▶ _RECORD SET_
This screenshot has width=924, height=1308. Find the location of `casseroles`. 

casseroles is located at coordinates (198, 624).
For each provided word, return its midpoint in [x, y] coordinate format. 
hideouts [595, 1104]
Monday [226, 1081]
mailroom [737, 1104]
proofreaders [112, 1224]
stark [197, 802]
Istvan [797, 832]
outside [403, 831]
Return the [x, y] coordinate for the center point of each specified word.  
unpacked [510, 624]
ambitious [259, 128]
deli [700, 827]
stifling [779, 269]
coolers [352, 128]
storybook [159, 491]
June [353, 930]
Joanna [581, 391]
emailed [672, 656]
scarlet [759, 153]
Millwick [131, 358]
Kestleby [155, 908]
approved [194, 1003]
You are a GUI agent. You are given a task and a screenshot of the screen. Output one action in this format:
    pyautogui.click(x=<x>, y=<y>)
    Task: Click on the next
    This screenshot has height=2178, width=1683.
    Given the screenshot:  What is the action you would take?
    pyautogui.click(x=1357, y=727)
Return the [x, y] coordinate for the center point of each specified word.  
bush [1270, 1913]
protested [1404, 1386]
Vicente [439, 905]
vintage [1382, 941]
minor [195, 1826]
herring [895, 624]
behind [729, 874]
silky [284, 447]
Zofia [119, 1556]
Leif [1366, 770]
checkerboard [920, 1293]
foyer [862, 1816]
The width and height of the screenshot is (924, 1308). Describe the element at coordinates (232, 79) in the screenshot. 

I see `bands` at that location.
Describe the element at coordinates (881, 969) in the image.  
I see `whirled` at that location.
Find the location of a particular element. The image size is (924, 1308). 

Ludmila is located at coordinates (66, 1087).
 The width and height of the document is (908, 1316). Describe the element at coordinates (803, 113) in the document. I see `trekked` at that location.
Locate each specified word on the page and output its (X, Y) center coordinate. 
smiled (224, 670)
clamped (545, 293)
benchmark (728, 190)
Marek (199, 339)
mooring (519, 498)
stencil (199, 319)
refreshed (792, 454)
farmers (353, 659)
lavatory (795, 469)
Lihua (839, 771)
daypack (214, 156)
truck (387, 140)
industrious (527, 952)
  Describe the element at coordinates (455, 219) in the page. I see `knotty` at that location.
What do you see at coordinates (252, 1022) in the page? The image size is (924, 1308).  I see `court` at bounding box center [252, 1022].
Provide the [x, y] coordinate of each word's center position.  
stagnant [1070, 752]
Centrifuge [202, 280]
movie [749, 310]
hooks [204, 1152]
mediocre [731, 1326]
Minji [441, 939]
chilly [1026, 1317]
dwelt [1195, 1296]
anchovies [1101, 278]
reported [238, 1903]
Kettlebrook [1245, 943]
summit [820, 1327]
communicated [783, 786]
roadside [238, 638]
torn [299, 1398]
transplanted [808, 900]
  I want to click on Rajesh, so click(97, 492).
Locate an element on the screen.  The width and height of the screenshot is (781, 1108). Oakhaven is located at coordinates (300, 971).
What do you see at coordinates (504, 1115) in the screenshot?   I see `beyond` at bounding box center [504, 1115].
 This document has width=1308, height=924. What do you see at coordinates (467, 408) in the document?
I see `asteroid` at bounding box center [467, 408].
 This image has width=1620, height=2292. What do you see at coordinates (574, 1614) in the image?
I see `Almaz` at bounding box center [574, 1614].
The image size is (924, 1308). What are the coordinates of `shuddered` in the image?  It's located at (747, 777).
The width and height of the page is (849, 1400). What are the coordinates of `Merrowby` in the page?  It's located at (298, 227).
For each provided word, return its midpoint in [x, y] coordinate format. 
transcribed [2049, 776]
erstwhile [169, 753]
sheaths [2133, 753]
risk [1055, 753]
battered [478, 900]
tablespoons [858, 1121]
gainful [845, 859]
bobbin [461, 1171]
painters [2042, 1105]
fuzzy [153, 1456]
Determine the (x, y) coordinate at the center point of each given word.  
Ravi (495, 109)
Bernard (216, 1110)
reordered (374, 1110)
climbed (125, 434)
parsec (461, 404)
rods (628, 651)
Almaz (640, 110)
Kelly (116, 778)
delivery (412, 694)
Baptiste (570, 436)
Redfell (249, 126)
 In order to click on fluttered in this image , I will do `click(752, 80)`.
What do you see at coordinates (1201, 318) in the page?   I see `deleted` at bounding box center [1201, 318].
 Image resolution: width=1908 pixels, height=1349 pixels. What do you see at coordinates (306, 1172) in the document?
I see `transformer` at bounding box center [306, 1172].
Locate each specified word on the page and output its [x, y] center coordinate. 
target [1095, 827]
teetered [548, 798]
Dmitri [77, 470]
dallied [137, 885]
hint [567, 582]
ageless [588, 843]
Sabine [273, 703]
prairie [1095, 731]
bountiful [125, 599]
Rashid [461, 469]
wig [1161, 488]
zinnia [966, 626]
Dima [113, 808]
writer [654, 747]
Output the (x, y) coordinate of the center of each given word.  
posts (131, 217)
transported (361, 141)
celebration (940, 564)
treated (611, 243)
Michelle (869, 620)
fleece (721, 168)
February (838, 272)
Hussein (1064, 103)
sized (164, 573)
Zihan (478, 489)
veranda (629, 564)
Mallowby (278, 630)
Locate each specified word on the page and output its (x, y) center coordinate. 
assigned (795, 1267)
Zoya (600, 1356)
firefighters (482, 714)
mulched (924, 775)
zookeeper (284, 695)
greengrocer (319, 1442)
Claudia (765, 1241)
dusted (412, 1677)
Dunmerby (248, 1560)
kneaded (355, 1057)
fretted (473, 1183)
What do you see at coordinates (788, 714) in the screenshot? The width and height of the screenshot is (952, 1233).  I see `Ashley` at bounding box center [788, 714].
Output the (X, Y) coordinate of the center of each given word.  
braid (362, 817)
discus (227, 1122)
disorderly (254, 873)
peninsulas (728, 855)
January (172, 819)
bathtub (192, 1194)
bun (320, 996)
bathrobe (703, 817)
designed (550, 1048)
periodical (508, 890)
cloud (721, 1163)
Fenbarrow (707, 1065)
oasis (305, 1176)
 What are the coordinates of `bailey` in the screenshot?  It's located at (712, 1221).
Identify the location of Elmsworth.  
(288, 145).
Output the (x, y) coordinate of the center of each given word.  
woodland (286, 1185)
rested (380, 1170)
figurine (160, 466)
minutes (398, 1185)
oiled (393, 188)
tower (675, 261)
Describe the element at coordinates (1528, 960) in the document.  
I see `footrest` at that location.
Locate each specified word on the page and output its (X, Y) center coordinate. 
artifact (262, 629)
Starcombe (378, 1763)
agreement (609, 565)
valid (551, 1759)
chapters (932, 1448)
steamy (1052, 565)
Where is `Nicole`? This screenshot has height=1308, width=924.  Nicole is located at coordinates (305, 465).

▶ _WORK TO BE COMPLETED_
Rewrite all of the records above, replacing "midpoint" with "central point" and leaving everything else unchanged.

▶ _SOLUTION_
This screenshot has width=924, height=1308. Find the location of `casseroles`. 

casseroles is located at coordinates (198, 624).
For each provided word, return its central point in [x, y] coordinate format. 
hideouts [595, 1104]
Monday [226, 1081]
mailroom [737, 1104]
proofreaders [112, 1224]
stark [197, 802]
Istvan [797, 832]
outside [403, 831]
Return the [x, y] coordinate for the center point of each specified word.  
unpacked [510, 624]
ambitious [259, 128]
deli [700, 827]
stifling [779, 269]
coolers [352, 128]
storybook [159, 491]
June [353, 930]
Joanna [581, 391]
emailed [672, 656]
scarlet [759, 153]
Millwick [131, 358]
Kestleby [155, 908]
approved [194, 1003]
You are a GUI agent. You are given a task and a screenshot of the screen. Output one action in this format:
    pyautogui.click(x=<x>, y=<y>)
    Task: Click on the next
    This screenshot has height=2178, width=1683.
    Given the screenshot:  What is the action you would take?
    pyautogui.click(x=1357, y=727)
Return the [x, y] coordinate for the center point of each specified word.  
bush [1270, 1913]
protested [1404, 1386]
Vicente [439, 905]
vintage [1382, 941]
minor [195, 1826]
herring [895, 624]
behind [729, 874]
silky [284, 447]
Zofia [119, 1556]
Leif [1366, 770]
checkerboard [920, 1293]
foyer [862, 1816]
The width and height of the screenshot is (924, 1308). Describe the element at coordinates (232, 79) in the screenshot. 

I see `bands` at that location.
Describe the element at coordinates (881, 969) in the image.  
I see `whirled` at that location.
Find the location of a particular element. The image size is (924, 1308). 

Ludmila is located at coordinates (66, 1087).
 The width and height of the document is (908, 1316). Describe the element at coordinates (803, 113) in the document. I see `trekked` at that location.
Locate each specified word on the page and output its (X, Y) center coordinate. 
smiled (224, 670)
clamped (545, 293)
benchmark (728, 190)
Marek (199, 339)
mooring (519, 498)
stencil (199, 319)
refreshed (792, 454)
farmers (353, 659)
lavatory (795, 469)
Lihua (839, 771)
daypack (214, 156)
truck (387, 140)
industrious (527, 952)
  Describe the element at coordinates (455, 219) in the page. I see `knotty` at that location.
What do you see at coordinates (252, 1022) in the page? The image size is (924, 1308).  I see `court` at bounding box center [252, 1022].
Provide the [x, y] coordinate of each word's center position.  
stagnant [1070, 752]
Centrifuge [202, 280]
movie [749, 310]
hooks [204, 1152]
mediocre [731, 1326]
Minji [441, 939]
chilly [1026, 1317]
dwelt [1195, 1296]
anchovies [1101, 278]
reported [238, 1903]
Kettlebrook [1245, 943]
summit [820, 1327]
communicated [783, 786]
roadside [238, 638]
torn [299, 1398]
transplanted [808, 900]
  I want to click on Rajesh, so click(97, 492).
Locate an element on the screen.  The width and height of the screenshot is (781, 1108). Oakhaven is located at coordinates (300, 971).
What do you see at coordinates (504, 1115) in the screenshot?   I see `beyond` at bounding box center [504, 1115].
 This document has width=1308, height=924. What do you see at coordinates (467, 408) in the document?
I see `asteroid` at bounding box center [467, 408].
 This image has width=1620, height=2292. What do you see at coordinates (574, 1614) in the image?
I see `Almaz` at bounding box center [574, 1614].
The image size is (924, 1308). What are the coordinates of `shuddered` in the image?  It's located at (747, 777).
The width and height of the page is (849, 1400). What are the coordinates of `Merrowby` in the page?  It's located at (298, 227).
For each provided word, return its central point in [x, y] coordinate format. 
transcribed [2049, 776]
erstwhile [169, 753]
sheaths [2133, 753]
risk [1055, 753]
battered [478, 900]
tablespoons [858, 1121]
gainful [845, 859]
bobbin [461, 1171]
painters [2042, 1105]
fuzzy [153, 1456]
Determine the (x, y) coordinate at the center point of each given word.  
Ravi (495, 109)
Bernard (216, 1110)
reordered (374, 1110)
climbed (125, 434)
parsec (461, 404)
rods (628, 651)
Almaz (640, 110)
Kelly (116, 778)
delivery (412, 694)
Baptiste (570, 436)
Redfell (249, 126)
 In order to click on fluttered in this image , I will do `click(752, 80)`.
What do you see at coordinates (1201, 318) in the page?   I see `deleted` at bounding box center [1201, 318].
 Image resolution: width=1908 pixels, height=1349 pixels. What do you see at coordinates (306, 1172) in the document?
I see `transformer` at bounding box center [306, 1172].
Locate each specified word on the page and output its [x, y] center coordinate. 
target [1095, 827]
teetered [548, 798]
Dmitri [77, 470]
dallied [137, 885]
hint [567, 582]
ageless [588, 843]
Sabine [273, 703]
prairie [1095, 731]
bountiful [125, 599]
Rashid [461, 469]
wig [1161, 488]
zinnia [966, 626]
Dima [113, 808]
writer [654, 747]
Output the (x, y) coordinate of the center of each given word.  
posts (131, 217)
transported (361, 141)
celebration (940, 564)
treated (611, 243)
Michelle (869, 620)
fleece (721, 168)
February (838, 272)
Hussein (1064, 103)
sized (164, 573)
Zihan (478, 489)
veranda (629, 564)
Mallowby (278, 630)
Locate each specified word on the page and output its (x, y) center coordinate. 
assigned (795, 1267)
Zoya (600, 1356)
firefighters (482, 714)
mulched (924, 775)
zookeeper (284, 695)
greengrocer (319, 1442)
Claudia (765, 1241)
dusted (412, 1677)
Dunmerby (248, 1560)
kneaded (355, 1057)
fretted (473, 1183)
What do you see at coordinates (788, 714) in the screenshot? The width and height of the screenshot is (952, 1233).  I see `Ashley` at bounding box center [788, 714].
Output the (X, Y) coordinate of the center of each given word.  
braid (362, 817)
discus (227, 1122)
disorderly (254, 873)
peninsulas (728, 855)
January (172, 819)
bathtub (192, 1194)
bun (320, 996)
bathrobe (703, 817)
designed (550, 1048)
periodical (508, 890)
cloud (721, 1163)
Fenbarrow (707, 1065)
oasis (305, 1176)
 What are the coordinates of `bailey` in the screenshot?  It's located at (712, 1221).
Identify the location of Elmsworth.  
(288, 145).
Output the (x, y) coordinate of the center of each given word.  
woodland (286, 1185)
rested (380, 1170)
figurine (160, 466)
minutes (398, 1185)
oiled (393, 188)
tower (675, 261)
Describe the element at coordinates (1528, 960) in the document.  
I see `footrest` at that location.
Locate each specified word on the page and output its (X, Y) center coordinate. 
artifact (262, 629)
Starcombe (378, 1763)
agreement (609, 565)
valid (551, 1759)
chapters (932, 1448)
steamy (1052, 565)
Where is `Nicole`? This screenshot has height=1308, width=924.  Nicole is located at coordinates (305, 465).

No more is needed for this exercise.